▶

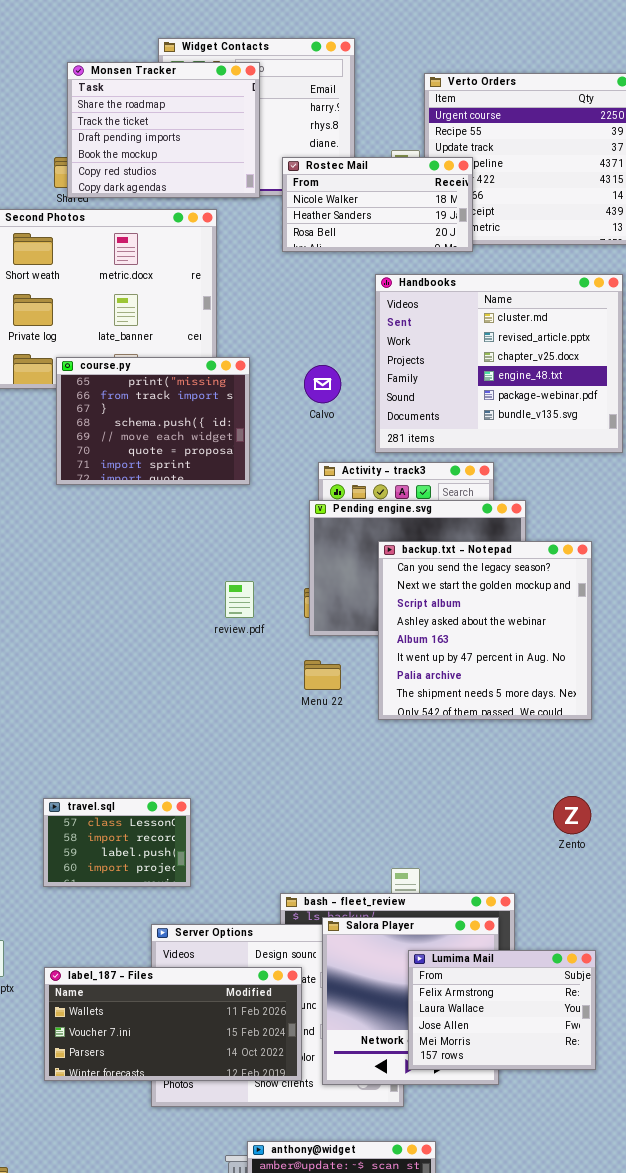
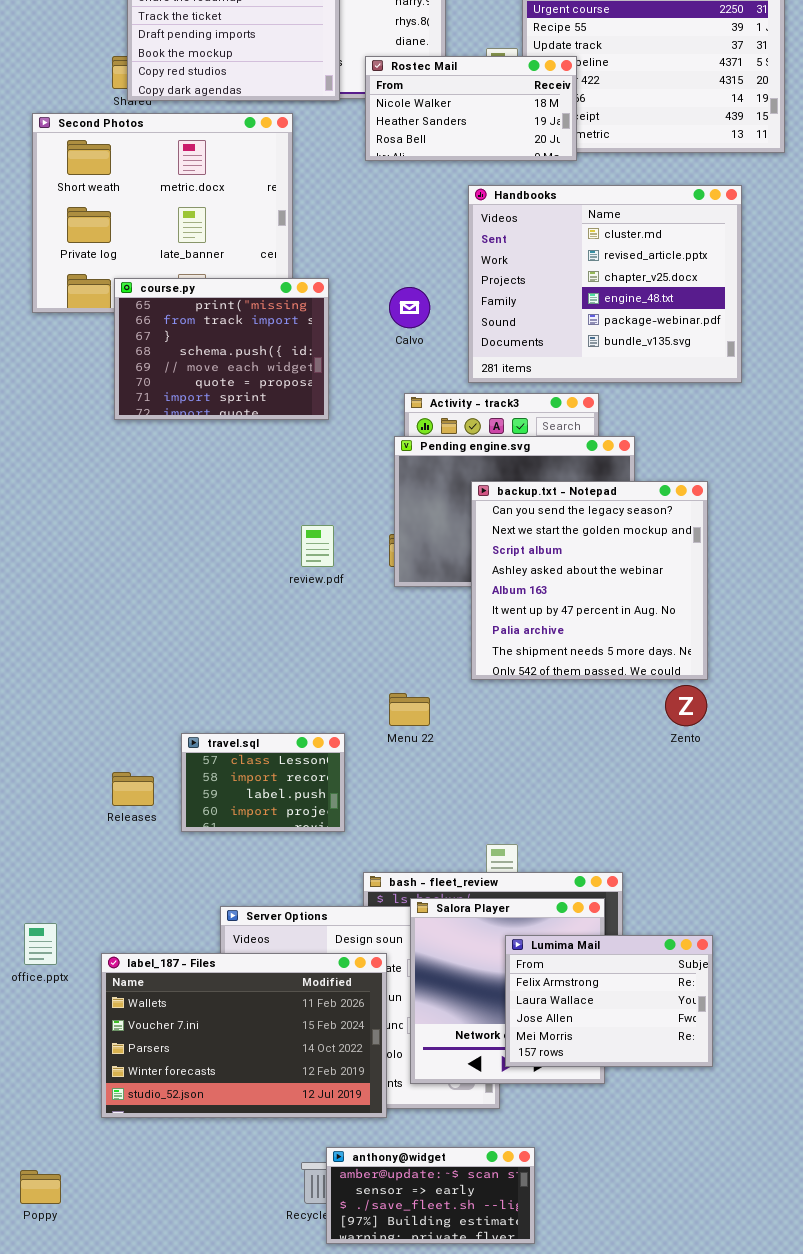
Menu 22: [304,660,341,690] -> [389,693,430,726], moved
Zento: [553,796,591,834] -> [665,685,707,726], moved
travel.sql: [43,798,191,887] -> [181,733,345,832], moved
label_187 - Files: [44,967,302,1081] -> [101,953,387,1118], resized

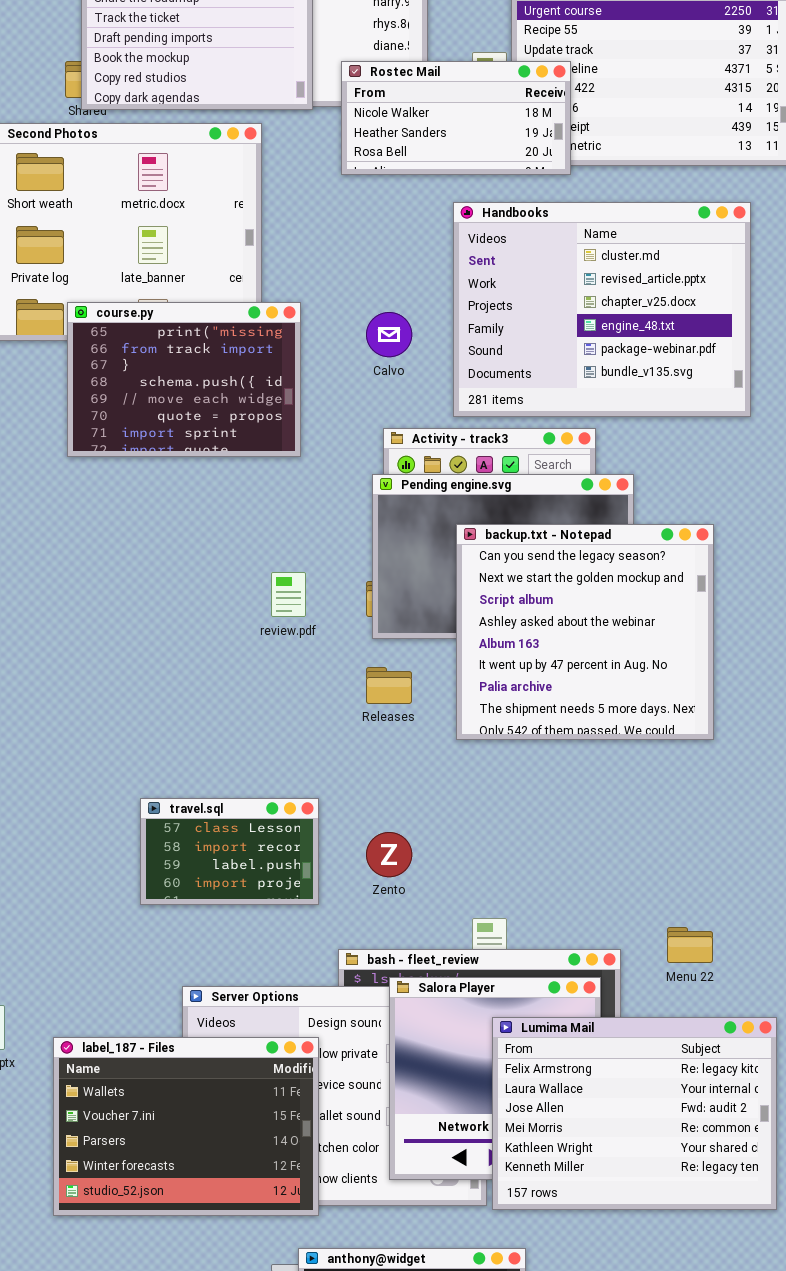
Zento: [665,685,707,726] -> [366,832,412,877], moved
Menu 22: [389,693,430,726] -> [667,927,713,963], moved
Releases: [112,772,154,806] -> [366,667,412,704], moved
Lumima Mail: [505,935,713,1067] -> [492,1017,777,1210], resized
label_187 - Files: [101,953,387,1118] -> [53,1037,319,1216], resized

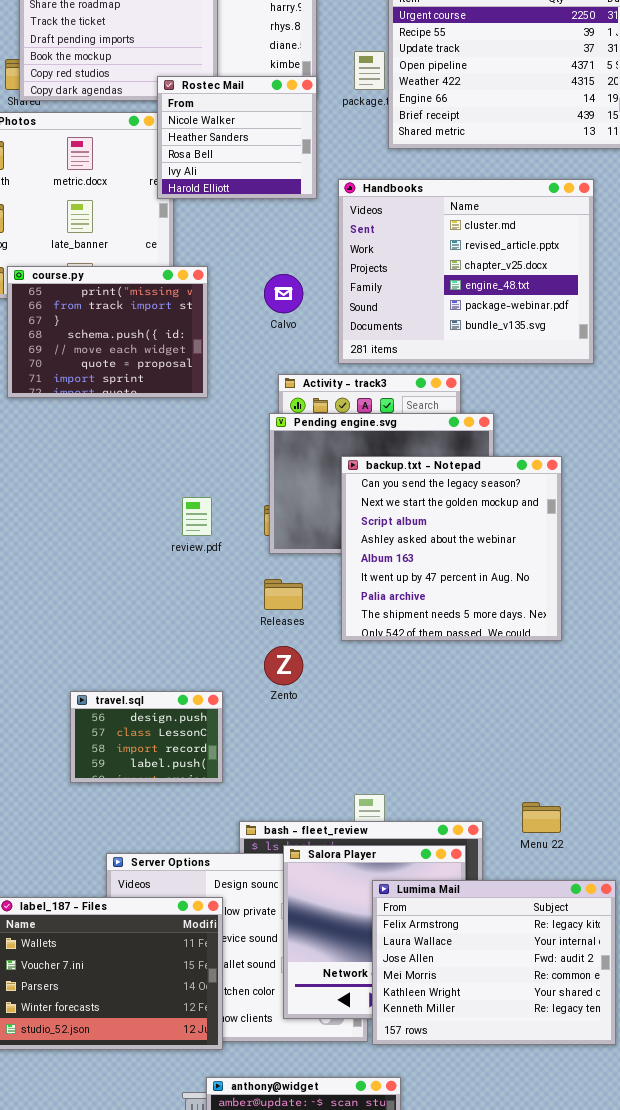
Rostec Mail: [341,61,571,175] -> [157,76,317,199], moved, resized
travel.sql: [140,798,319,905] -> [70,691,223,783], scrolled up 1 row
Zento: [366,832,412,877] -> [264,646,303,685], moved

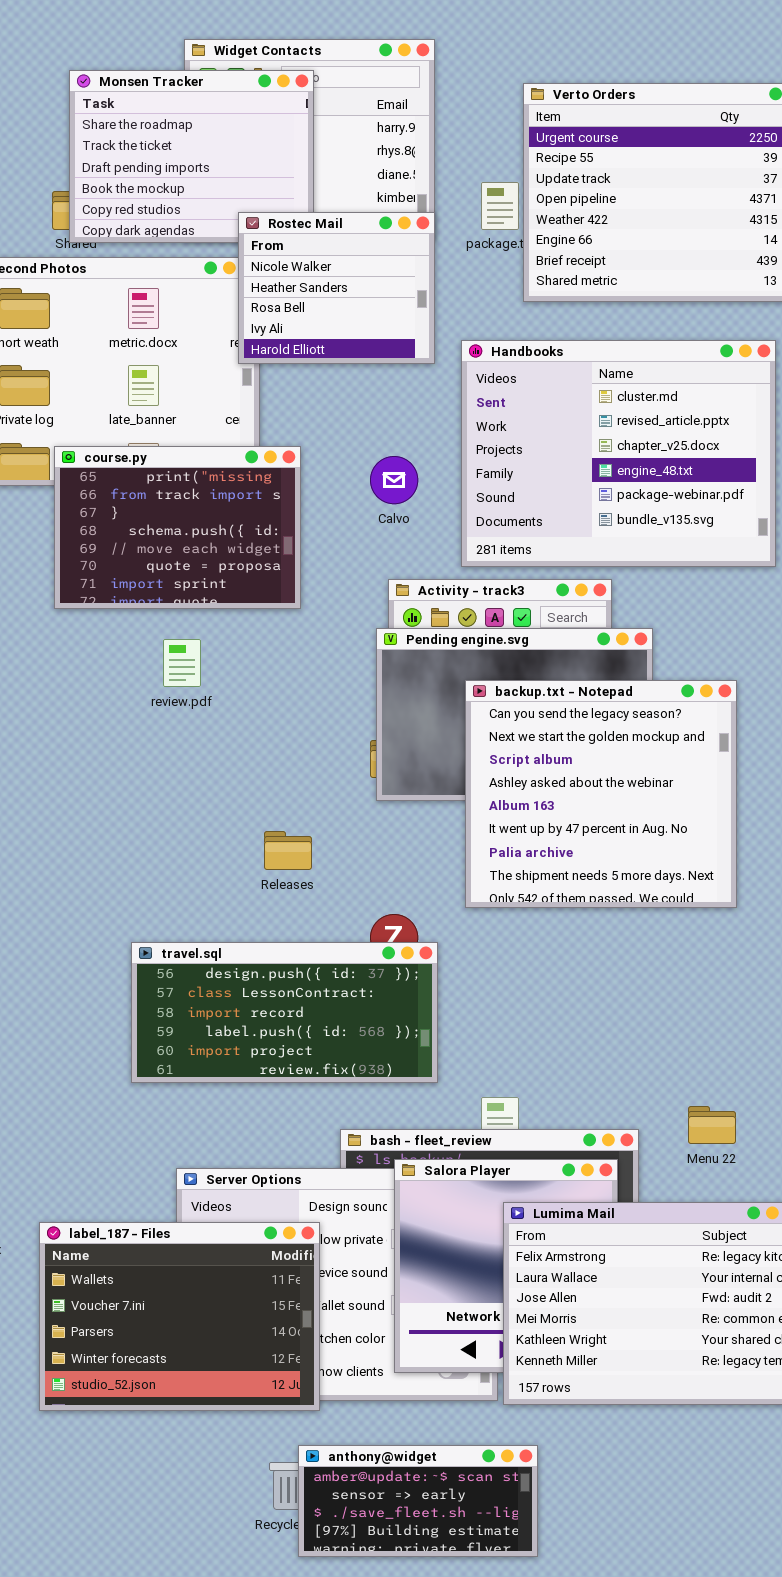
review.pdf: [182,497,212,536] -> [163,639,201,687], moved
Releases: [264,579,303,610] -> [264,831,312,870], moved
travel.sql: [70,691,223,783] -> [131,942,438,1083], resized

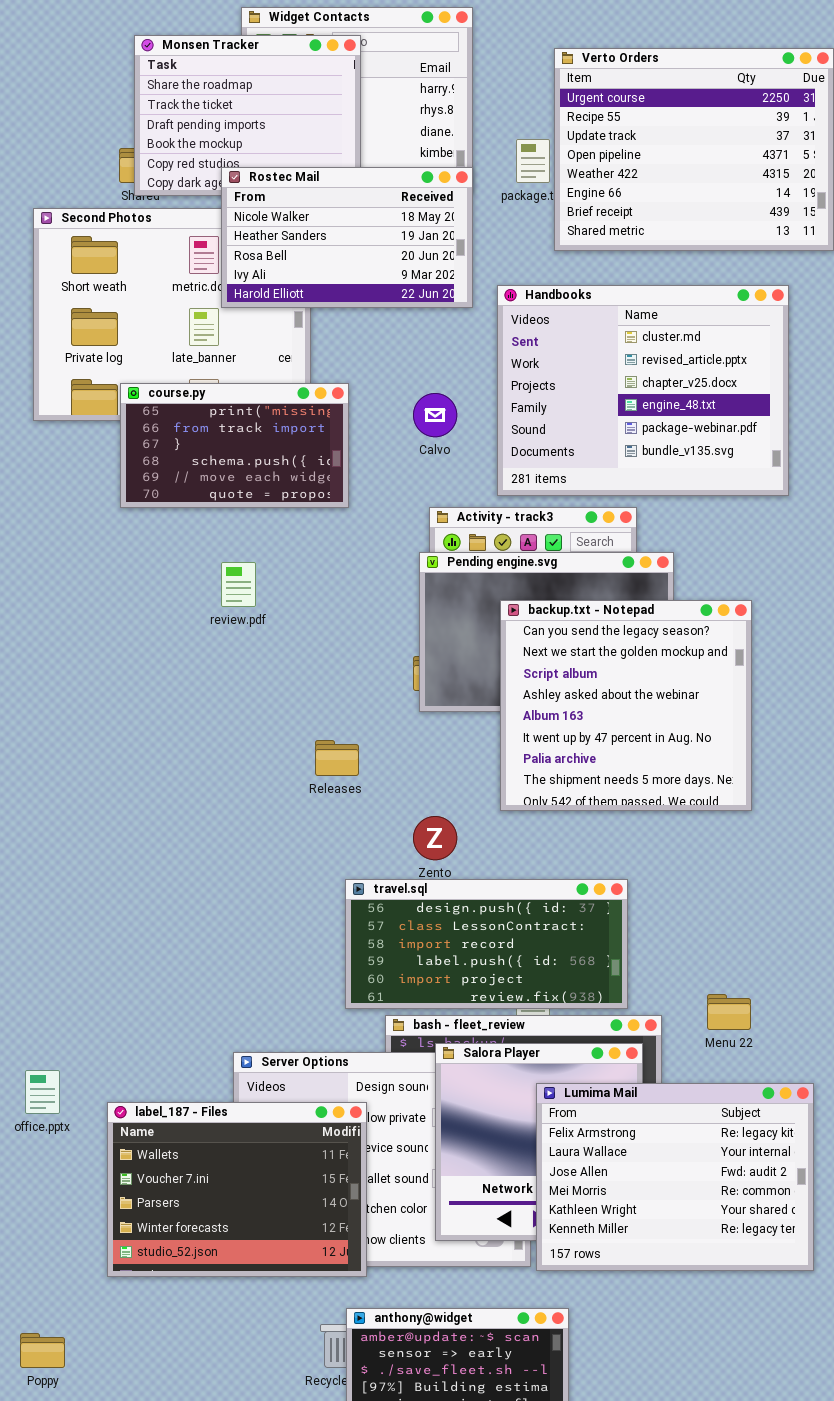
Rostec Mail: [238,212,435,364] -> [221,167,473,308], resized
course.py: [54,446,301,609] -> [120,383,349,508], resized
travel.sql: [131,942,438,1083] -> [345,879,628,1009], moved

◀

Aim of the exercise
Repeat nothing but the lines from the one containing "review.pdf: [182,497,212,536] ->" through the end of the entries, exactly, and skip the pictures.

Written solution
review.pdf: [182,497,212,536] -> [163,639,201,687], moved
Releases: [264,579,303,610] -> [264,831,312,870], moved
travel.sql: [70,691,223,783] -> [131,942,438,1083], resized

Rostec Mail: [238,212,435,364] -> [221,167,473,308], resized
course.py: [54,446,301,609] -> [120,383,349,508], resized
travel.sql: [131,942,438,1083] -> [345,879,628,1009], moved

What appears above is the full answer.